TASK PROMPT
With both ends included, repeat exactly the lines of the entries below from the one containing "(187, 274) = (168, 454): brown" down to the one containing "(673, 365) = (746, 290): orange", and no others.

---------- GIVEN RECORDS ----------

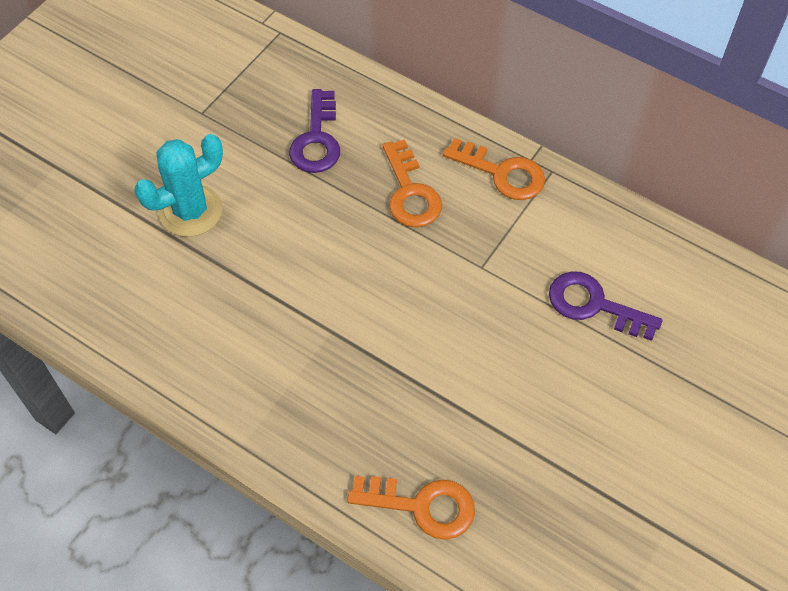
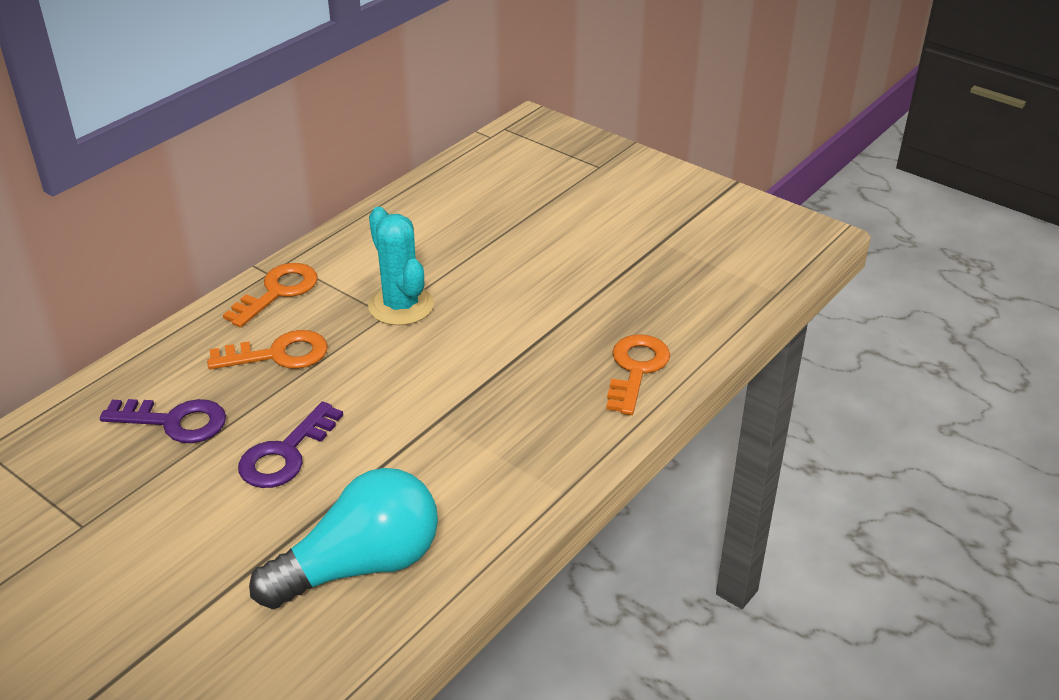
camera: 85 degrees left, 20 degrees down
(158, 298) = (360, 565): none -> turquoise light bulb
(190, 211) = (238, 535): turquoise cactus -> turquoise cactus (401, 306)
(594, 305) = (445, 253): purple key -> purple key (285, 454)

----------
---------- GIVEN RECORDS ----------

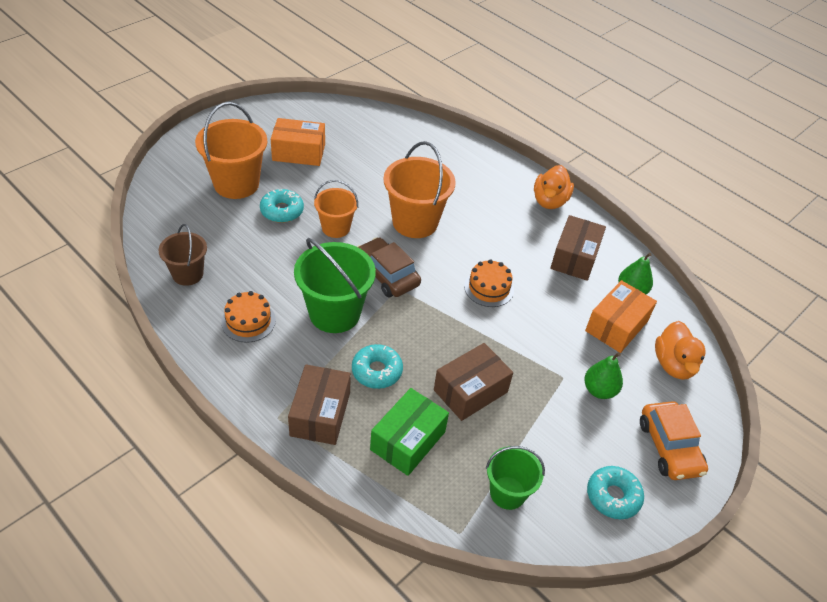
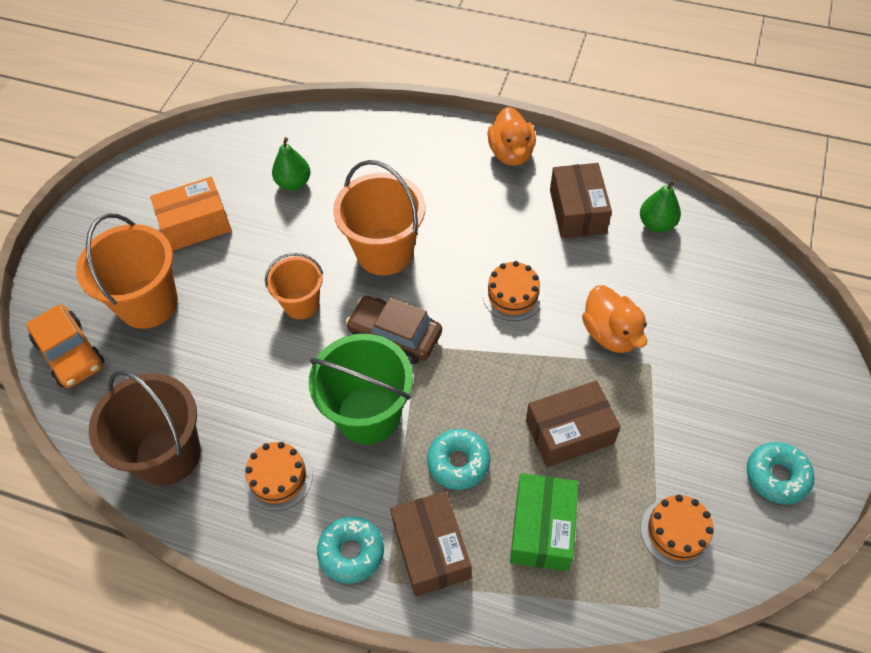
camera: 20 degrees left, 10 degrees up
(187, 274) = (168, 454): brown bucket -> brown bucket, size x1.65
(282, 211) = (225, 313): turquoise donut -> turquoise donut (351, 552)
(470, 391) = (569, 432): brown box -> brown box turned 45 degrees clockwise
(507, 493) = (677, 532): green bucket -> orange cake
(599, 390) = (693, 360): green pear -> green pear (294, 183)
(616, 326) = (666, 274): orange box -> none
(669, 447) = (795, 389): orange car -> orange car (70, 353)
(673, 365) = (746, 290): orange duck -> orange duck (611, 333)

----------

RESPONSE BOX
(187, 274) = (168, 454): brown bucket -> brown bucket, size x1.65
(282, 211) = (225, 313): turquoise donut -> turquoise donut (351, 552)
(470, 391) = (569, 432): brown box -> brown box turned 45 degrees clockwise
(507, 493) = (677, 532): green bucket -> orange cake
(599, 390) = (693, 360): green pear -> green pear (294, 183)
(616, 326) = (666, 274): orange box -> none
(669, 447) = (795, 389): orange car -> orange car (70, 353)
(673, 365) = (746, 290): orange duck -> orange duck (611, 333)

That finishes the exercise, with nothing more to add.